▸ Problem: Below are records; reproduce exactly the lines from the one that has "pink phone: 5 -> 4" through the one that has "yellow scissors: 3 -> 4", ends included, and nothing more.

▸ Record extracts:
==*==

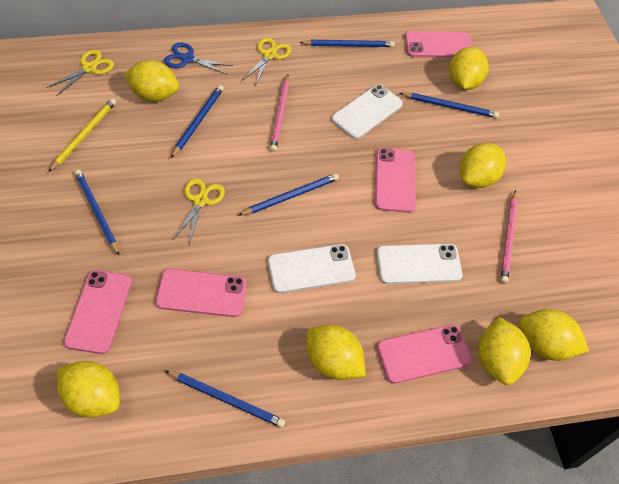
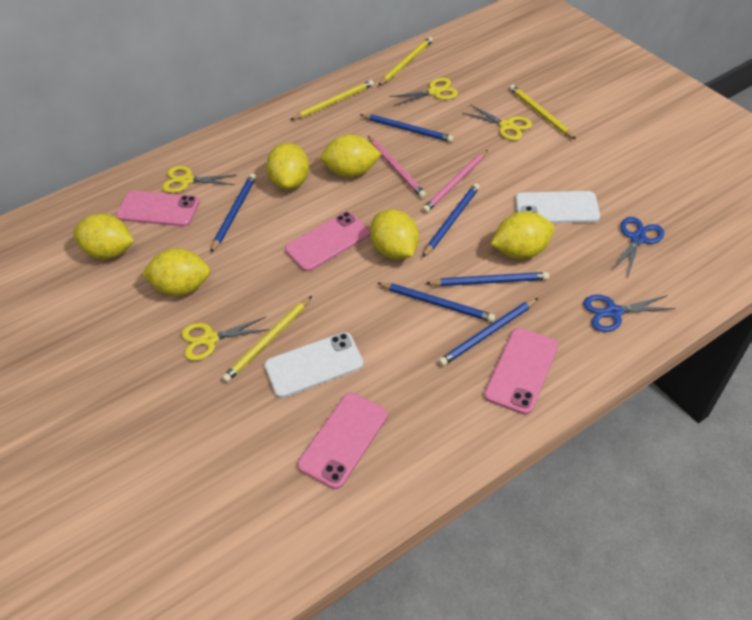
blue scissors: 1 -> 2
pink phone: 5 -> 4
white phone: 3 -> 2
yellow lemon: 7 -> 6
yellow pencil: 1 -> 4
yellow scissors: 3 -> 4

==*==

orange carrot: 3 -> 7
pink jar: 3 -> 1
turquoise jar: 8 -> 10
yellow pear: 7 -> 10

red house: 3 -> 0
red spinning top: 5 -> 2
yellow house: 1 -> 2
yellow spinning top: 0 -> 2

==*==

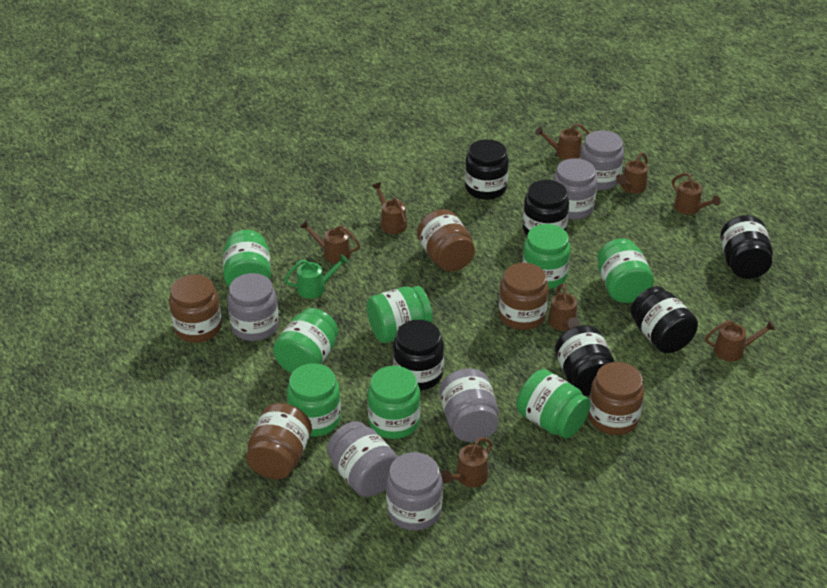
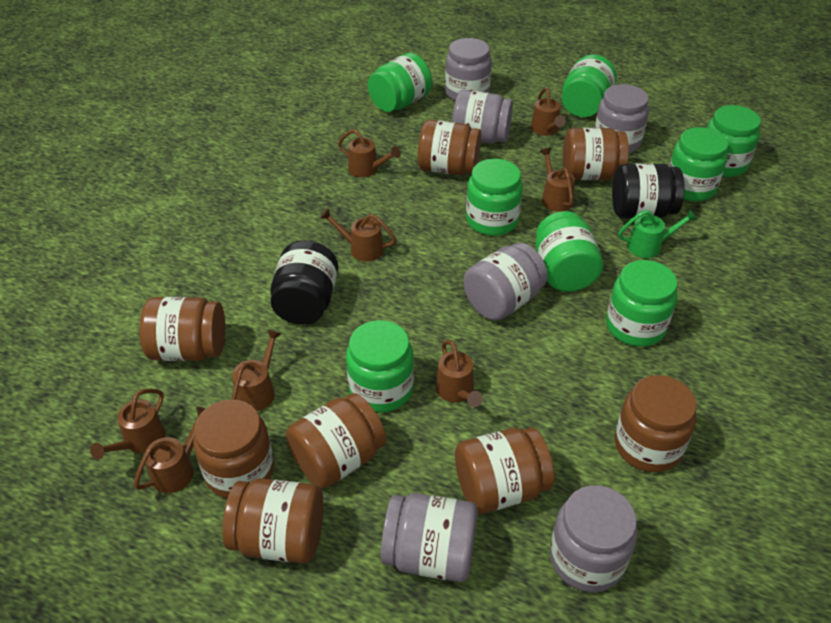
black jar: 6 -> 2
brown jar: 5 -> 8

==*==

▸ Output of the exercise:
pink phone: 5 -> 4
white phone: 3 -> 2
yellow lemon: 7 -> 6
yellow pencil: 1 -> 4
yellow scissors: 3 -> 4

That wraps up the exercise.